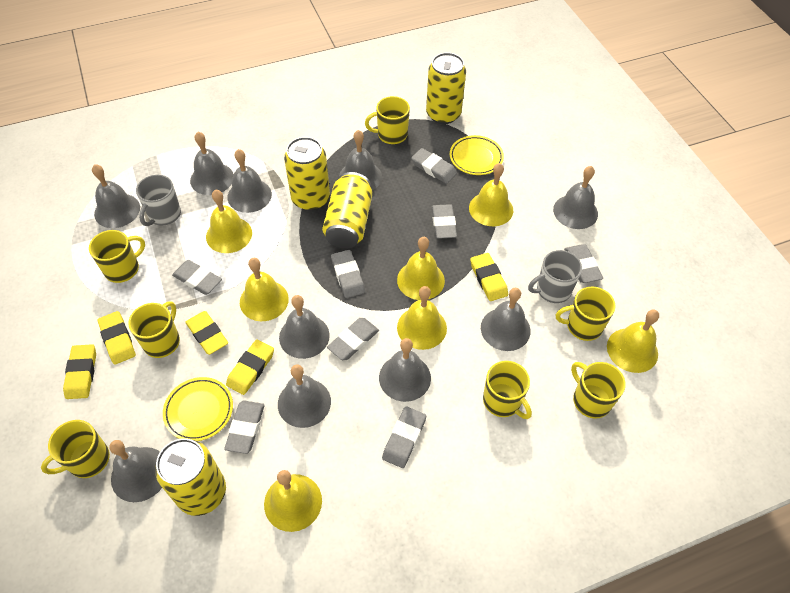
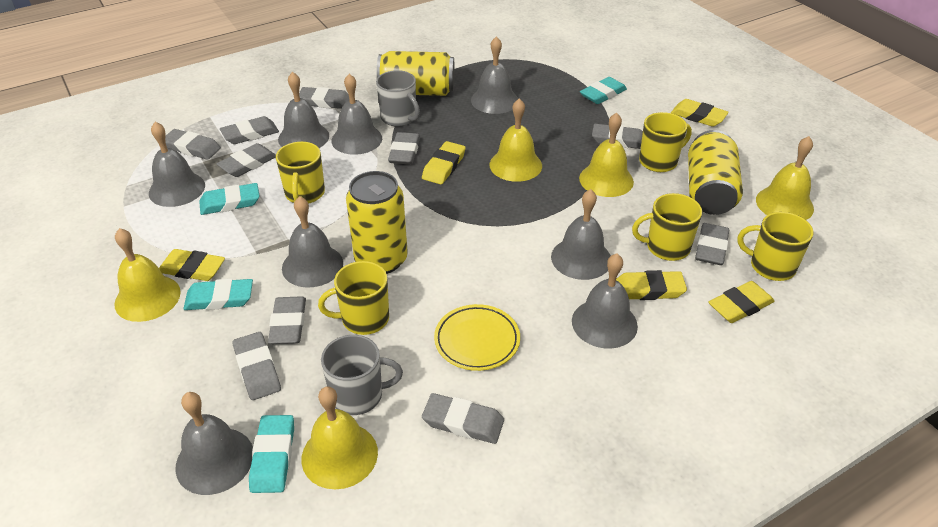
grey bell: 10 -> 8
grey eraser: 8 -> 10
turquoise eraser: 0 -> 4
yellow bell: 7 -> 5
yellow can: 4 -> 3
yellow mug: 7 -> 5
yellow plate: 2 -> 1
****
=== What you are asked to do ===
Give back the material word for word, leaving out its pictures.

=== Exercise result ===
grey bell: 10 -> 8
grey eraser: 8 -> 10
turquoise eraser: 0 -> 4
yellow bell: 7 -> 5
yellow can: 4 -> 3
yellow mug: 7 -> 5
yellow plate: 2 -> 1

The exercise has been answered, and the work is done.